+++ Given records

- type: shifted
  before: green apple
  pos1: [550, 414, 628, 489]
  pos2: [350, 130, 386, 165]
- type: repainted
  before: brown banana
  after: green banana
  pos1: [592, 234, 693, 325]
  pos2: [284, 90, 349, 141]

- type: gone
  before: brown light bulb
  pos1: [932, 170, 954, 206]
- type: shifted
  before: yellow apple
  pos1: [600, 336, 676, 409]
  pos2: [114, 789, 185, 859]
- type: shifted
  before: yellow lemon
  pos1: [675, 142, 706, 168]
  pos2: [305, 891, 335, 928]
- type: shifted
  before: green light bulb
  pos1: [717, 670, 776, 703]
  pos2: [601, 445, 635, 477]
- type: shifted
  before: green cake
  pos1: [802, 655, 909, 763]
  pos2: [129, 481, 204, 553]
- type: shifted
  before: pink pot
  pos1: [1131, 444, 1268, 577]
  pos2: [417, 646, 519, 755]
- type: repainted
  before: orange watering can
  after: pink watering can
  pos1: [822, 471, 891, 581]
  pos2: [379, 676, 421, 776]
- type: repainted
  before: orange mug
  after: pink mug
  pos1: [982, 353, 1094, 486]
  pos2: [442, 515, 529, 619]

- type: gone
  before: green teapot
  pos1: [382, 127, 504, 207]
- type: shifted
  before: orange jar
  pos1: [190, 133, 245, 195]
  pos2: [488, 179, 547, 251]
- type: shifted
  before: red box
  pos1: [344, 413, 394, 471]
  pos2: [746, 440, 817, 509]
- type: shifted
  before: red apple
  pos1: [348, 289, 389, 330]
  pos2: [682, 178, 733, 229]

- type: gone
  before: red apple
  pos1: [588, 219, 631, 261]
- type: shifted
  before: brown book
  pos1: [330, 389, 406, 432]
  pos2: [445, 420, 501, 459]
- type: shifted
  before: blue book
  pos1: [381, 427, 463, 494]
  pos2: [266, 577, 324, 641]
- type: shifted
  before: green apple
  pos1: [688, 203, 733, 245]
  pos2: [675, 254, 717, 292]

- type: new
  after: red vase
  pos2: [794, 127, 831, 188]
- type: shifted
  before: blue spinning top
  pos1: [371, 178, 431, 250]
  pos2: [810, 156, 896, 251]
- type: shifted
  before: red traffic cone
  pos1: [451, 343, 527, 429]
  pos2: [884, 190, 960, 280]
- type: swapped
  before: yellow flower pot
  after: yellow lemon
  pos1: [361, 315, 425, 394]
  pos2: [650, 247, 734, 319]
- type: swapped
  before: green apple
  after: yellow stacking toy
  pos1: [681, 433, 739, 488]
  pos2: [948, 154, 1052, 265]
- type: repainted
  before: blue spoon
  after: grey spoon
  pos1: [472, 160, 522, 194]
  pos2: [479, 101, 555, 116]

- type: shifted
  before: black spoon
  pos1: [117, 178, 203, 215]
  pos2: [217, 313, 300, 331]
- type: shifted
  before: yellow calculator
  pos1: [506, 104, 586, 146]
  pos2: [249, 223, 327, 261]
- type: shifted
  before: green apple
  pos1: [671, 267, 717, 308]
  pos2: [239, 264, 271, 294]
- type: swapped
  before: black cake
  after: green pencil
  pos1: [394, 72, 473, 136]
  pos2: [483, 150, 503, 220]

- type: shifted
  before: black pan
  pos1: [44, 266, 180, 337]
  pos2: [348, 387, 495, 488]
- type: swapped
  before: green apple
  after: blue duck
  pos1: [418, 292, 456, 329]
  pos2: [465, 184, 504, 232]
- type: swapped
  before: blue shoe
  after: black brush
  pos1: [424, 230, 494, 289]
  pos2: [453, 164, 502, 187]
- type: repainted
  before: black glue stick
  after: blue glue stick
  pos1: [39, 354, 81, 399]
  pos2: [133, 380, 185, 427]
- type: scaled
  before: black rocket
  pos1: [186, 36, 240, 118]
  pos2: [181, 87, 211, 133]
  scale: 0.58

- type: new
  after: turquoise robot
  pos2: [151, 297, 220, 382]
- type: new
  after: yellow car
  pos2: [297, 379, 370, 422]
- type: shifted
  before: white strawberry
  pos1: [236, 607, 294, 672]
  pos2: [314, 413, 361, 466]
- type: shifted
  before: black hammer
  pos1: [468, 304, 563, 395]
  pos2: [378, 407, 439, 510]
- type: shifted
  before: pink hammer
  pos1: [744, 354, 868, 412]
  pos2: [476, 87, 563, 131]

++++++

To do: Set down again, word for word, the stretch of records from the line with "after: grey spoon" to the line with "pos1: [39, 354, 81, 399]", both of those lines included.

Output:
  after: grey spoon
  pos1: [472, 160, 522, 194]
  pos2: [479, 101, 555, 116]

- type: shifted
  before: black spoon
  pos1: [117, 178, 203, 215]
  pos2: [217, 313, 300, 331]
- type: shifted
  before: yellow calculator
  pos1: [506, 104, 586, 146]
  pos2: [249, 223, 327, 261]
- type: shifted
  before: green apple
  pos1: [671, 267, 717, 308]
  pos2: [239, 264, 271, 294]
- type: swapped
  before: black cake
  after: green pencil
  pos1: [394, 72, 473, 136]
  pos2: [483, 150, 503, 220]

- type: shifted
  before: black pan
  pos1: [44, 266, 180, 337]
  pos2: [348, 387, 495, 488]
- type: swapped
  before: green apple
  after: blue duck
  pos1: [418, 292, 456, 329]
  pos2: [465, 184, 504, 232]
- type: swapped
  before: blue shoe
  after: black brush
  pos1: [424, 230, 494, 289]
  pos2: [453, 164, 502, 187]
- type: repainted
  before: black glue stick
  after: blue glue stick
  pos1: [39, 354, 81, 399]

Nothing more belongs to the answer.